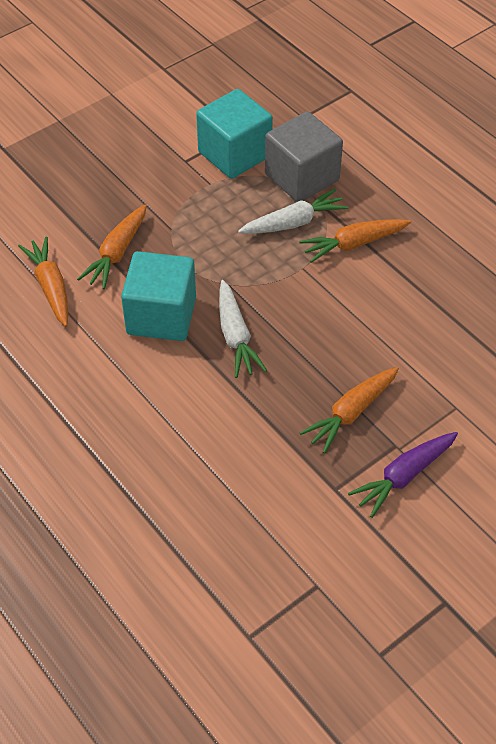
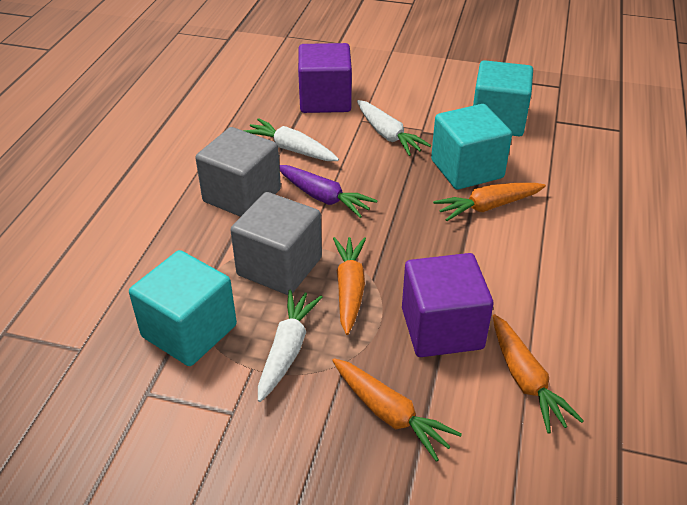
grey cube: 1 -> 2
purple cube: 0 -> 2
turquoise cube: 2 -> 3
white carrot: 2 -> 3

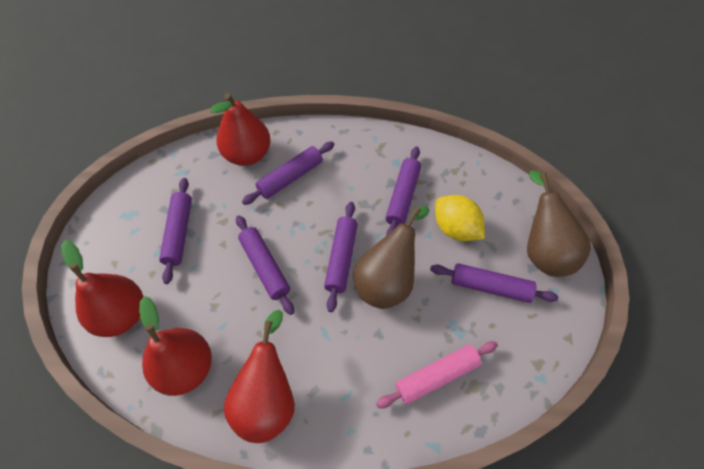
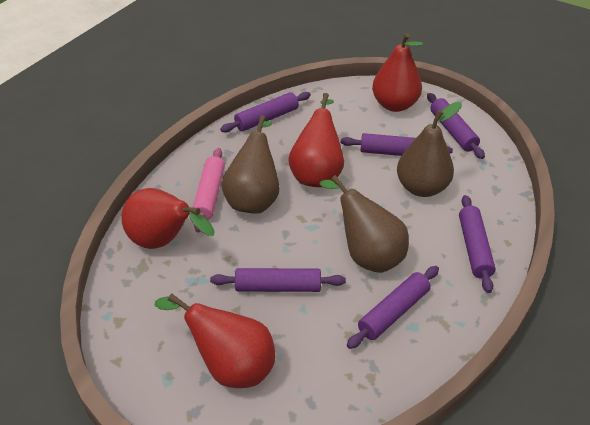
brown pear: 2 -> 3
yellow lemon: 1 -> 0

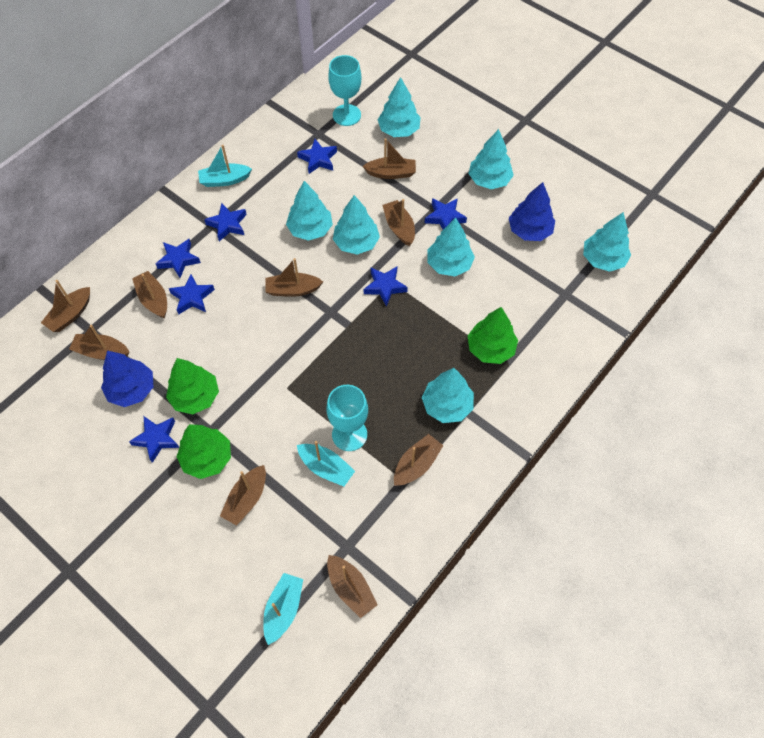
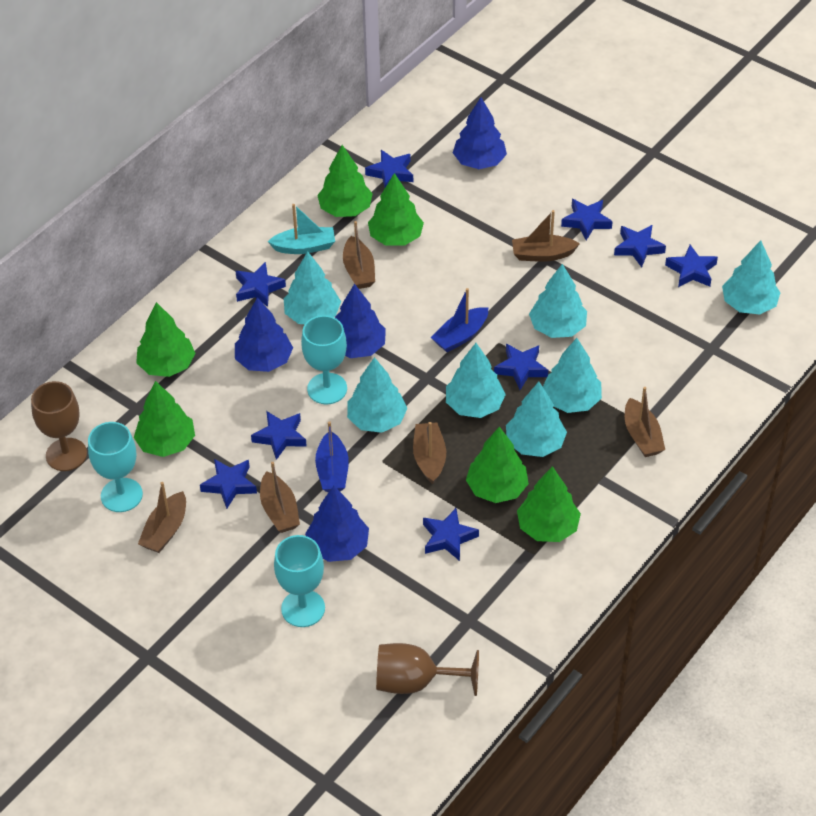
blue boat: 0 -> 2
blue star: 7 -> 9
blue tree: 2 -> 4
brown boat: 9 -> 6
brown goblet: 0 -> 2
green tree: 3 -> 6
turquoise boat: 3 -> 1
turquoise goblet: 2 -> 3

====

**WHAT THE TASK REQUIRES:**
Your answer should be one number: the count of lines holding "cube" in the listing.

**EXERCISE ANSWER:**
3